● **Exercise brief**
Gather each line containing the string "clock" from these entries.

[Raw data Boundary: Start]

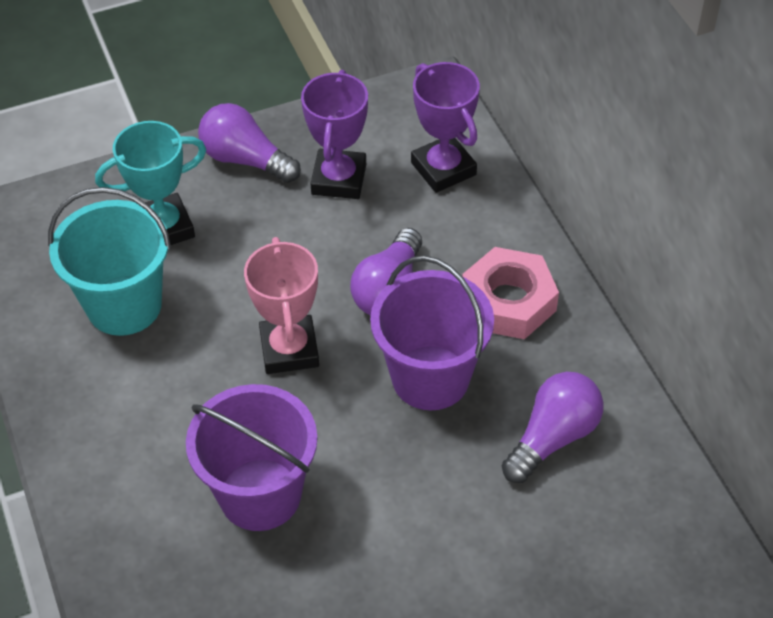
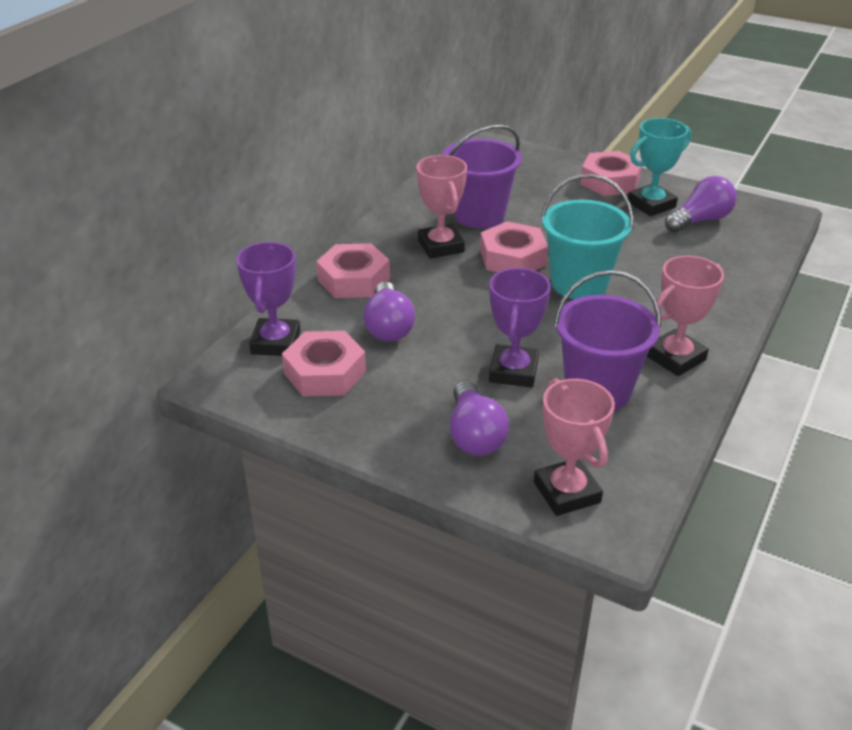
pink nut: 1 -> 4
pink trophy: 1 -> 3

[Raw data Boundary: End]
[Raw data Boundary: Start]

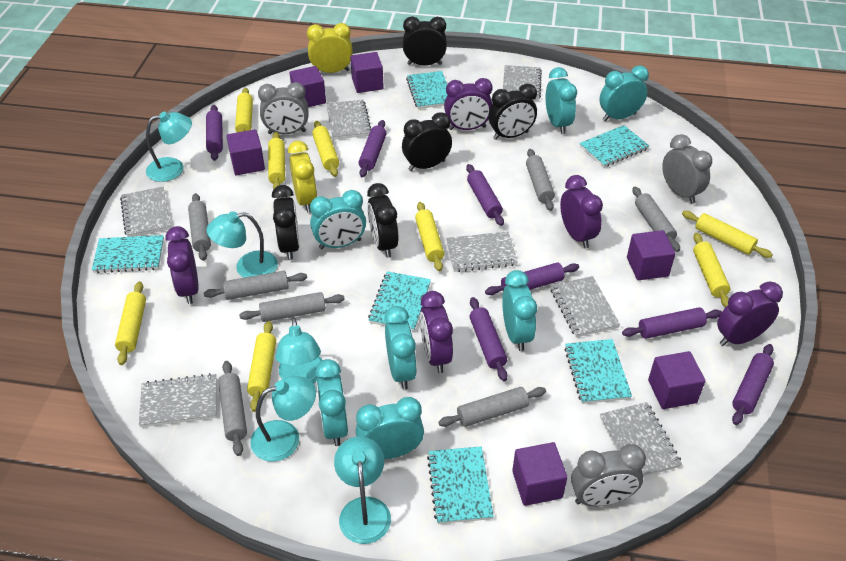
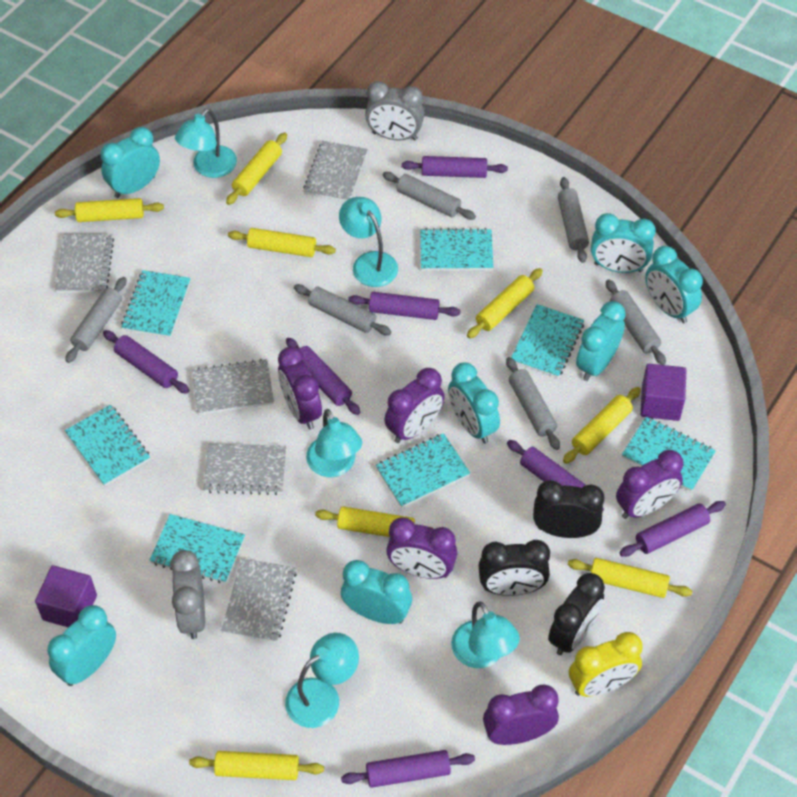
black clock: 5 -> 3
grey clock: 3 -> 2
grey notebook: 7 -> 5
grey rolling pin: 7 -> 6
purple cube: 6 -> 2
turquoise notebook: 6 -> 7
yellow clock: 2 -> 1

[Raw data Boundary: End]

● **Exercise solution**
black clock: 5 -> 3
grey clock: 3 -> 2
yellow clock: 2 -> 1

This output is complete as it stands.